Exercise details: Reproduce every line of the data below without any changes.

Material supplied:
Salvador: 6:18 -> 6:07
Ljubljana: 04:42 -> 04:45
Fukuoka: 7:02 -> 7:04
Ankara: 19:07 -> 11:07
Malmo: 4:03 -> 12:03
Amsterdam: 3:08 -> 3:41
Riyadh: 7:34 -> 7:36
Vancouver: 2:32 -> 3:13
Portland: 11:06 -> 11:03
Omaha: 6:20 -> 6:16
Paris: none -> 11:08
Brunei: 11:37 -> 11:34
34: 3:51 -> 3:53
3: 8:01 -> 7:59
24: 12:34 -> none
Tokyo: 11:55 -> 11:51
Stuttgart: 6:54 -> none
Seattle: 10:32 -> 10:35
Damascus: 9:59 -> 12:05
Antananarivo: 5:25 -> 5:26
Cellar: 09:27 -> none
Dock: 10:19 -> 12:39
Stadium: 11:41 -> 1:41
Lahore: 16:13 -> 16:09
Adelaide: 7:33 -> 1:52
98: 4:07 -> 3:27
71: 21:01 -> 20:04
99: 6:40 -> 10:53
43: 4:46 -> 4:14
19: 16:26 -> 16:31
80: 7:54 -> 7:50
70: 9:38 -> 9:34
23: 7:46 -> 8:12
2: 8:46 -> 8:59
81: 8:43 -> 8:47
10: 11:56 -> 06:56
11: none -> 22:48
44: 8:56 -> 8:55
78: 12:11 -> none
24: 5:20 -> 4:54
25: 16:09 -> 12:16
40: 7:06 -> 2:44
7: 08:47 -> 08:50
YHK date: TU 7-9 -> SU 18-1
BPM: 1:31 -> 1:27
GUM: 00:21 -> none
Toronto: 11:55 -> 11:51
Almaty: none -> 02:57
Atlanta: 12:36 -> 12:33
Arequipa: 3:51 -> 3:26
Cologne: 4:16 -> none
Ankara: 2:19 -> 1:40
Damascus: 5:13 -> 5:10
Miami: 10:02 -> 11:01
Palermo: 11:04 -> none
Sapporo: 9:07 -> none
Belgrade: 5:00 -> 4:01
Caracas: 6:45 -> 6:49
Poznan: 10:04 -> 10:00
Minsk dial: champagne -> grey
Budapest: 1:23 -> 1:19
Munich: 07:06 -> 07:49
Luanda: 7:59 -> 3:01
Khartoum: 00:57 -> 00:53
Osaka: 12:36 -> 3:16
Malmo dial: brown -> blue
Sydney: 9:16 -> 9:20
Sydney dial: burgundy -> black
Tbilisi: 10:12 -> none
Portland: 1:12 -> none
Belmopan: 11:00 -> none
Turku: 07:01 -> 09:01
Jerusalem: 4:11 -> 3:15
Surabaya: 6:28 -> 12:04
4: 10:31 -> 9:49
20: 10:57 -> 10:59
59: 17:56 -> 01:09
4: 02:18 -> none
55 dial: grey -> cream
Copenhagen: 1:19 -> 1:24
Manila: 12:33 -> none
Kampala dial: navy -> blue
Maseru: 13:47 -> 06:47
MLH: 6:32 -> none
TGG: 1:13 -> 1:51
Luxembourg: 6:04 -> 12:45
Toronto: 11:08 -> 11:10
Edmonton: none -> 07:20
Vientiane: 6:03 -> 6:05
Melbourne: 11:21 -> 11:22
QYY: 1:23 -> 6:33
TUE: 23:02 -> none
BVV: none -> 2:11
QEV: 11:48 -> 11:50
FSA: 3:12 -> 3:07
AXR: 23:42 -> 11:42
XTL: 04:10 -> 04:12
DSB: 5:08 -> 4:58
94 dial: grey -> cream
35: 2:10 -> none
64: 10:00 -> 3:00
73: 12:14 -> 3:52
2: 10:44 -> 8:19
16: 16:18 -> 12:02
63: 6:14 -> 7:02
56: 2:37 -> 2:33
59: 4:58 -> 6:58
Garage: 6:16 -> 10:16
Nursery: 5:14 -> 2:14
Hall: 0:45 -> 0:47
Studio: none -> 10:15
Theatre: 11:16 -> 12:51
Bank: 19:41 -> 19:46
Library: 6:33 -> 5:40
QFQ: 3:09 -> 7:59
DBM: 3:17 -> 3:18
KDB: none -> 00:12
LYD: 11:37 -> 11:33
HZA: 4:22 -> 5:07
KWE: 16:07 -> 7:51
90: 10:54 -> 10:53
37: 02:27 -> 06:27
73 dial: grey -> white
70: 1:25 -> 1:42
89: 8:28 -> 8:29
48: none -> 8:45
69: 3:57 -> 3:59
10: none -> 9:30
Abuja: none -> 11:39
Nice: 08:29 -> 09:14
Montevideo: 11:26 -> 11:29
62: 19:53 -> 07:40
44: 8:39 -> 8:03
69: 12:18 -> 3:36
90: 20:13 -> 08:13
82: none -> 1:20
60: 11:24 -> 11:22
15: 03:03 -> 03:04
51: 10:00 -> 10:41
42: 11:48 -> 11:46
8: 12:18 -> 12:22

Answer to the problem:
Salvador: 6:18 -> 6:07
Ljubljana: 04:42 -> 04:45
Fukuoka: 7:02 -> 7:04
Ankara: 19:07 -> 11:07
Malmo: 4:03 -> 12:03
Amsterdam: 3:08 -> 3:41
Riyadh: 7:34 -> 7:36
Vancouver: 2:32 -> 3:13
Portland: 11:06 -> 11:03
Omaha: 6:20 -> 6:16
Paris: none -> 11:08
Brunei: 11:37 -> 11:34
34: 3:51 -> 3:53
3: 8:01 -> 7:59
24: 12:34 -> none
Tokyo: 11:55 -> 11:51
Stuttgart: 6:54 -> none
Seattle: 10:32 -> 10:35
Damascus: 9:59 -> 12:05
Antananarivo: 5:25 -> 5:26
Cellar: 09:27 -> none
Dock: 10:19 -> 12:39
Stadium: 11:41 -> 1:41
Lahore: 16:13 -> 16:09
Adelaide: 7:33 -> 1:52
98: 4:07 -> 3:27
71: 21:01 -> 20:04
99: 6:40 -> 10:53
43: 4:46 -> 4:14
19: 16:26 -> 16:31
80: 7:54 -> 7:50
70: 9:38 -> 9:34
23: 7:46 -> 8:12
2: 8:46 -> 8:59
81: 8:43 -> 8:47
10: 11:56 -> 06:56
11: none -> 22:48
44: 8:56 -> 8:55
78: 12:11 -> none
24: 5:20 -> 4:54
25: 16:09 -> 12:16
40: 7:06 -> 2:44
7: 08:47 -> 08:50
YHK date: TU 7-9 -> SU 18-1
BPM: 1:31 -> 1:27
GUM: 00:21 -> none
Toronto: 11:55 -> 11:51
Almaty: none -> 02:57
Atlanta: 12:36 -> 12:33
Arequipa: 3:51 -> 3:26
Cologne: 4:16 -> none
Ankara: 2:19 -> 1:40
Damascus: 5:13 -> 5:10
Miami: 10:02 -> 11:01
Palermo: 11:04 -> none
Sapporo: 9:07 -> none
Belgrade: 5:00 -> 4:01
Caracas: 6:45 -> 6:49
Poznan: 10:04 -> 10:00
Minsk dial: champagne -> grey
Budapest: 1:23 -> 1:19
Munich: 07:06 -> 07:49
Luanda: 7:59 -> 3:01
Khartoum: 00:57 -> 00:53
Osaka: 12:36 -> 3:16
Malmo dial: brown -> blue
Sydney: 9:16 -> 9:20
Sydney dial: burgundy -> black
Tbilisi: 10:12 -> none
Portland: 1:12 -> none
Belmopan: 11:00 -> none
Turku: 07:01 -> 09:01
Jerusalem: 4:11 -> 3:15
Surabaya: 6:28 -> 12:04
4: 10:31 -> 9:49
20: 10:57 -> 10:59
59: 17:56 -> 01:09
4: 02:18 -> none
55 dial: grey -> cream
Copenhagen: 1:19 -> 1:24
Manila: 12:33 -> none
Kampala dial: navy -> blue
Maseru: 13:47 -> 06:47
MLH: 6:32 -> none
TGG: 1:13 -> 1:51
Luxembourg: 6:04 -> 12:45
Toronto: 11:08 -> 11:10
Edmonton: none -> 07:20
Vientiane: 6:03 -> 6:05
Melbourne: 11:21 -> 11:22
QYY: 1:23 -> 6:33
TUE: 23:02 -> none
BVV: none -> 2:11
QEV: 11:48 -> 11:50
FSA: 3:12 -> 3:07
AXR: 23:42 -> 11:42
XTL: 04:10 -> 04:12
DSB: 5:08 -> 4:58
94 dial: grey -> cream
35: 2:10 -> none
64: 10:00 -> 3:00
73: 12:14 -> 3:52
2: 10:44 -> 8:19
16: 16:18 -> 12:02
63: 6:14 -> 7:02
56: 2:37 -> 2:33
59: 4:58 -> 6:58
Garage: 6:16 -> 10:16
Nursery: 5:14 -> 2:14
Hall: 0:45 -> 0:47
Studio: none -> 10:15
Theatre: 11:16 -> 12:51
Bank: 19:41 -> 19:46
Library: 6:33 -> 5:40
QFQ: 3:09 -> 7:59
DBM: 3:17 -> 3:18
KDB: none -> 00:12
LYD: 11:37 -> 11:33
HZA: 4:22 -> 5:07
KWE: 16:07 -> 7:51
90: 10:54 -> 10:53
37: 02:27 -> 06:27
73 dial: grey -> white
70: 1:25 -> 1:42
89: 8:28 -> 8:29
48: none -> 8:45
69: 3:57 -> 3:59
10: none -> 9:30
Abuja: none -> 11:39
Nice: 08:29 -> 09:14
Montevideo: 11:26 -> 11:29
62: 19:53 -> 07:40
44: 8:39 -> 8:03
69: 12:18 -> 3:36
90: 20:13 -> 08:13
82: none -> 1:20
60: 11:24 -> 11:22
15: 03:03 -> 03:04
51: 10:00 -> 10:41
42: 11:48 -> 11:46
8: 12:18 -> 12:22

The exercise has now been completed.